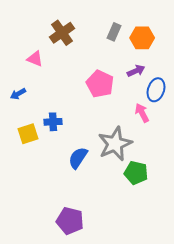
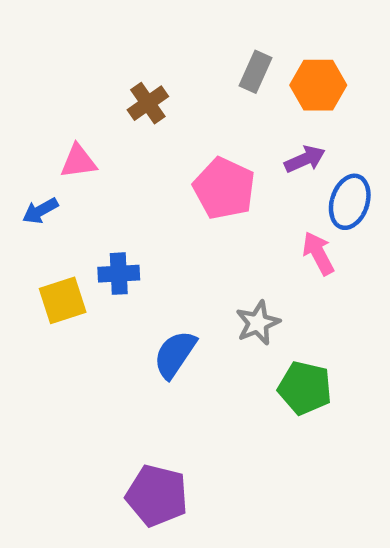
brown cross: (62, 33) -> (148, 103), moved, size x0.7
pink triangle: (35, 59) -> (78, 161), moved, turned -30
gray star: (115, 144) -> (258, 323), size x0.6

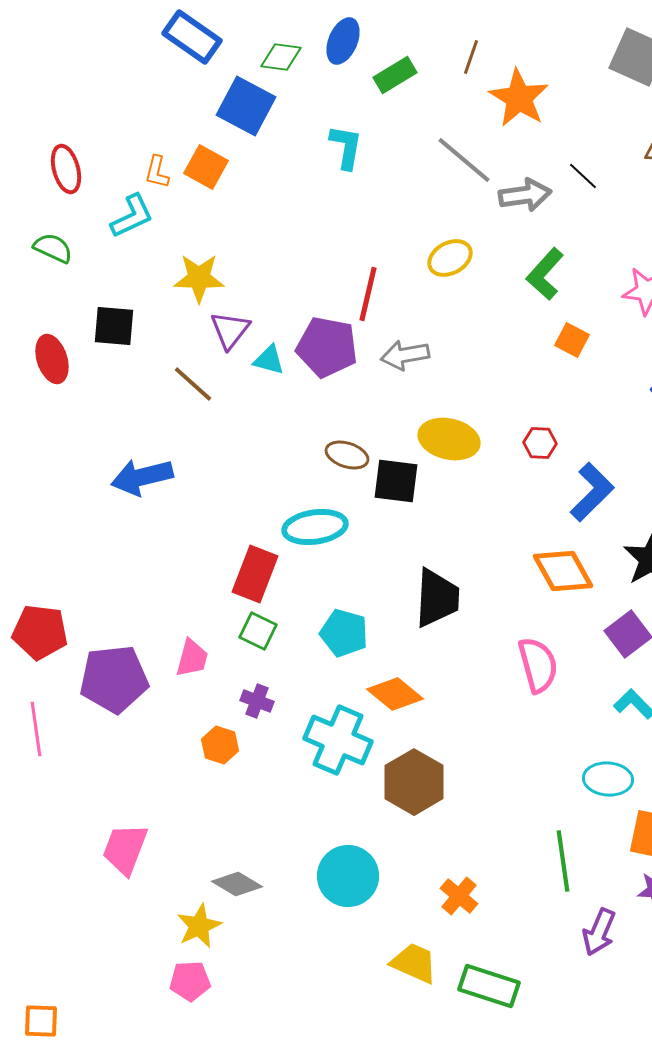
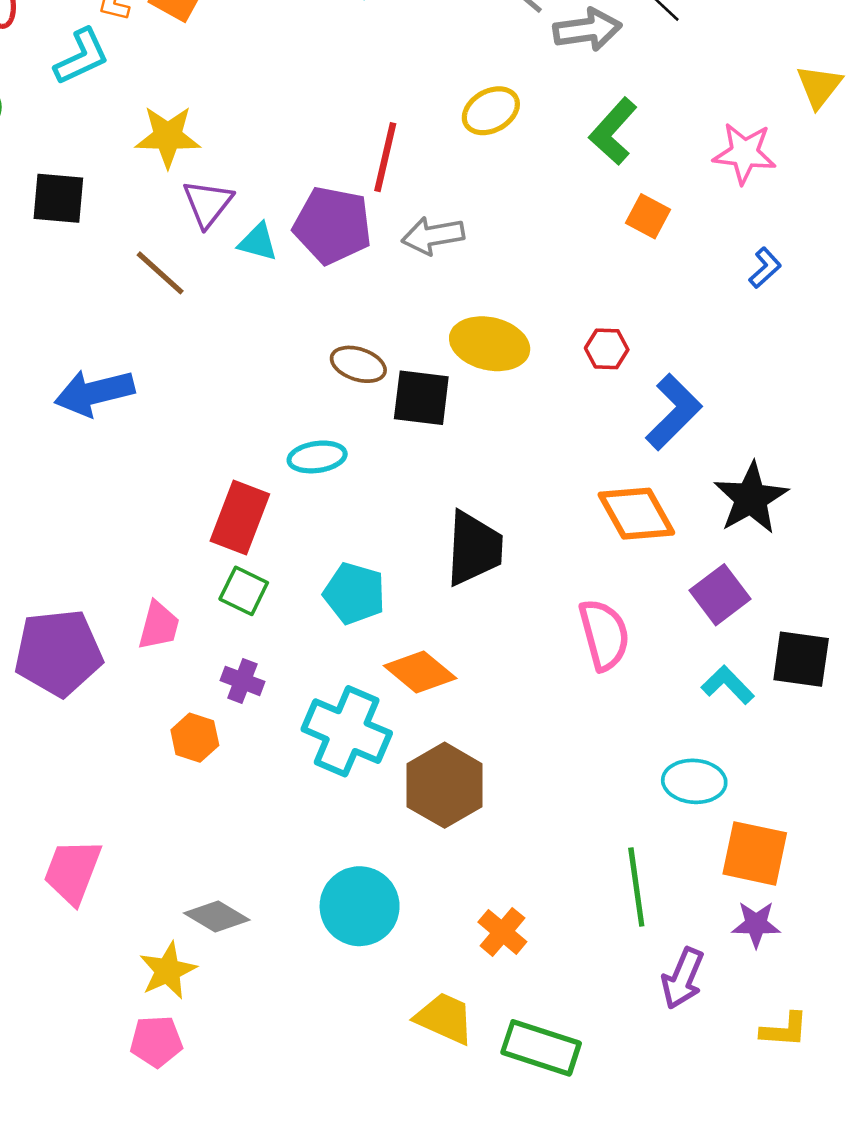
cyan ellipse: (315, 527) -> (317, 457), size x0.7

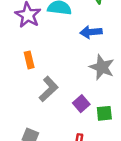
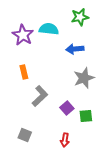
gray star: (102, 67) -> (84, 78), turned 30

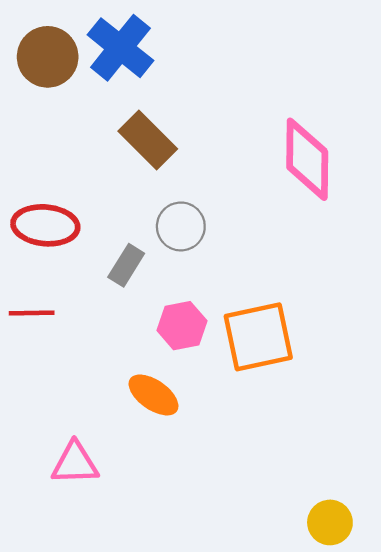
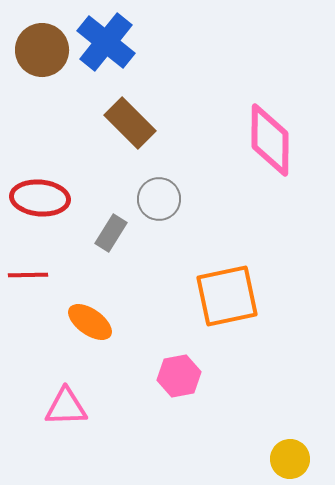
pink hexagon: (182, 326) -> (179, 376), moved
orange ellipse: (153, 395) -> (90, 322), moved

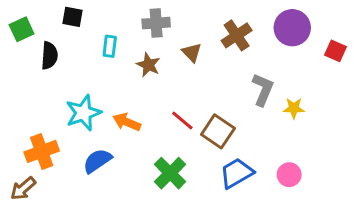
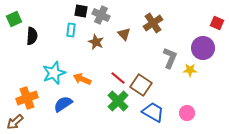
black square: (73, 17) -> (81, 11), moved
gray cross: (156, 23) -> (101, 15), turned 30
purple circle: (292, 28) -> (203, 48), moved
red square: (336, 51) -> (217, 23), moved
green cross: (170, 173) -> (118, 101), moved
blue trapezoid: (237, 173) -> (153, 112), turned 60

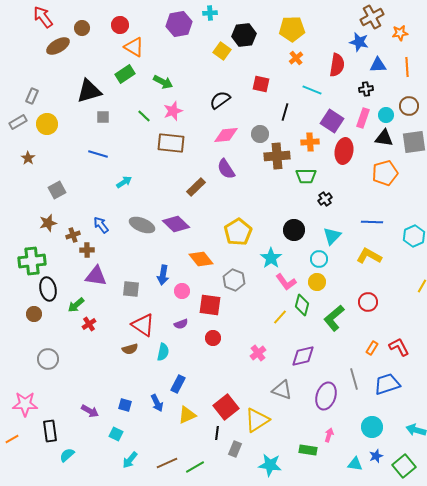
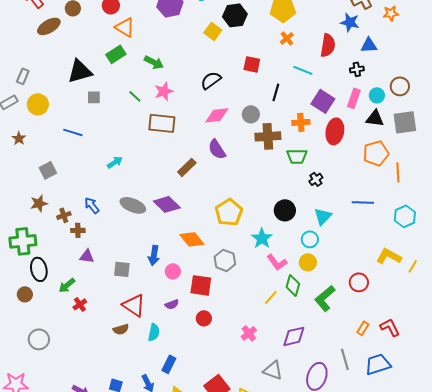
orange line: (407, 67) -> (398, 172), moved
blue line: (98, 154) -> (73, 132), moved
yellow L-shape: (369, 256) -> (389, 256), moved
purple triangle: (96, 276) -> (87, 256), size x0.7

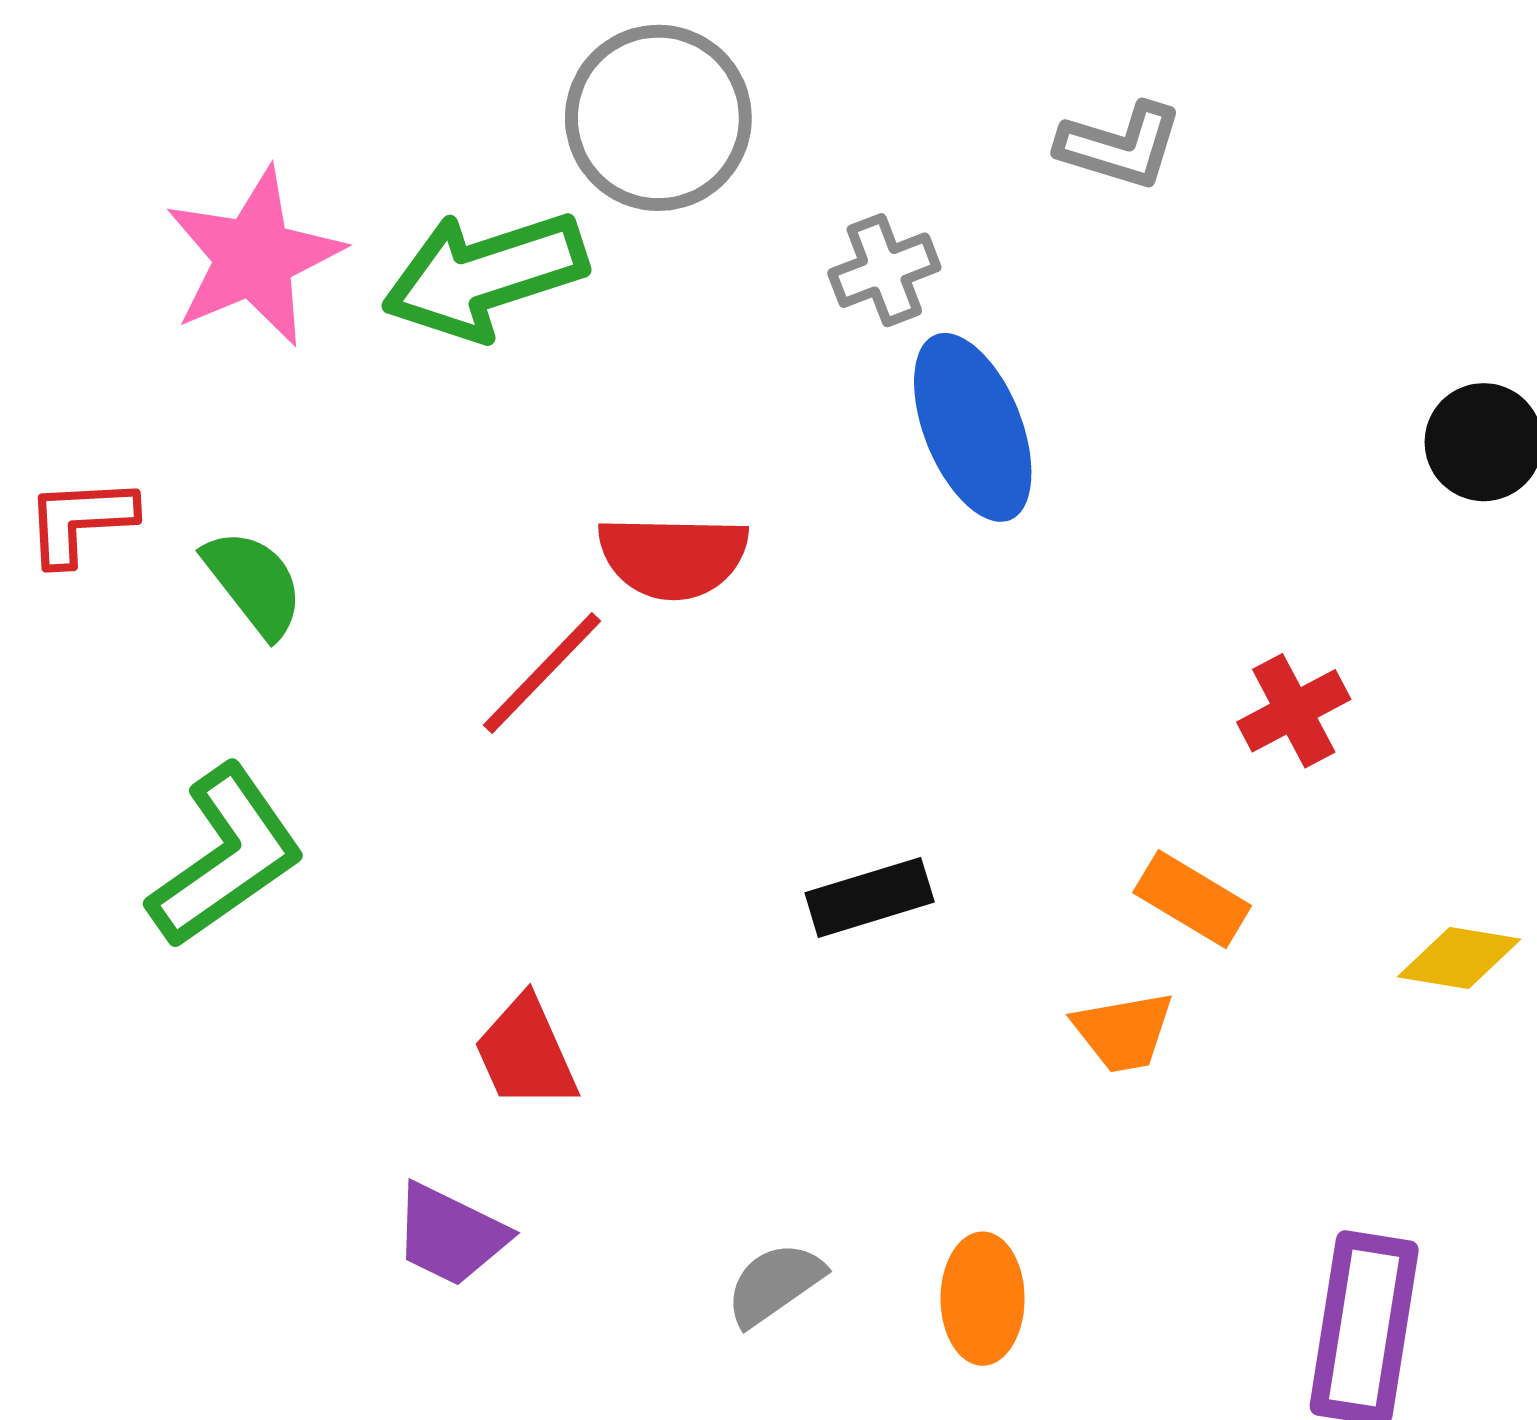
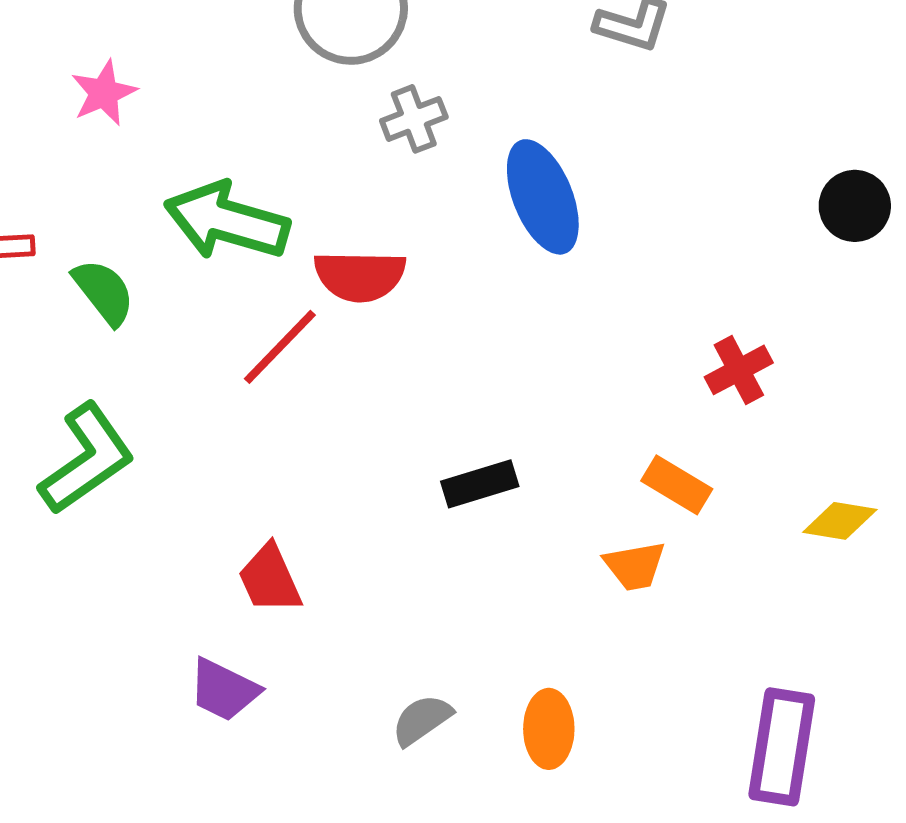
pink star: (254, 257) -> (104, 93), size x0.6
gray cross: (884, 270) -> (414, 119), moved
green arrow: (485, 275) -> (227, 221), moved, turned 34

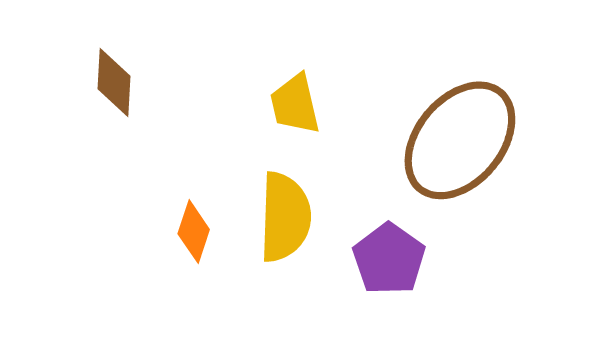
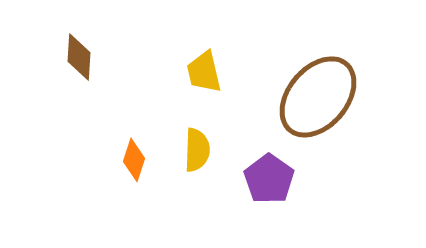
yellow semicircle: (285, 217) -> (197, 150), size x0.7

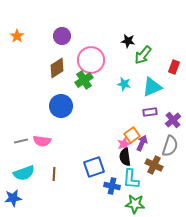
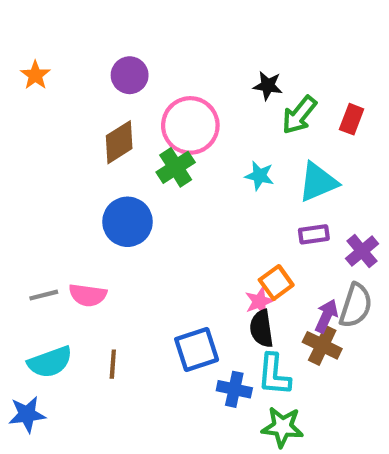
red rectangle: (174, 67) -> (352, 119), moved
purple arrow: (142, 143) -> (326, 316), moved

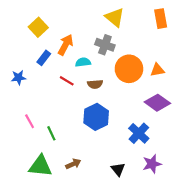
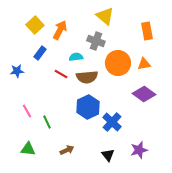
orange rectangle: (161, 19) -> (147, 31), moved
orange arrow: (66, 45) -> (60, 30), moved
brown semicircle: (95, 84) -> (87, 77), size x1.5
blue cross: (139, 133) -> (112, 122), moved
green triangle: (40, 166) -> (28, 149), moved, size x0.7

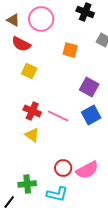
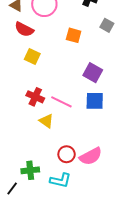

▸ **Activity**
Every line that holds the word "pink" should be copied from the listing.

▸ **Solution for this exercise**
pink triangle: (35, 59) -> (78, 161), moved, turned -30
pink hexagon: (182, 326) -> (179, 376), moved
pink star: (254, 257) -> (104, 93), size x0.6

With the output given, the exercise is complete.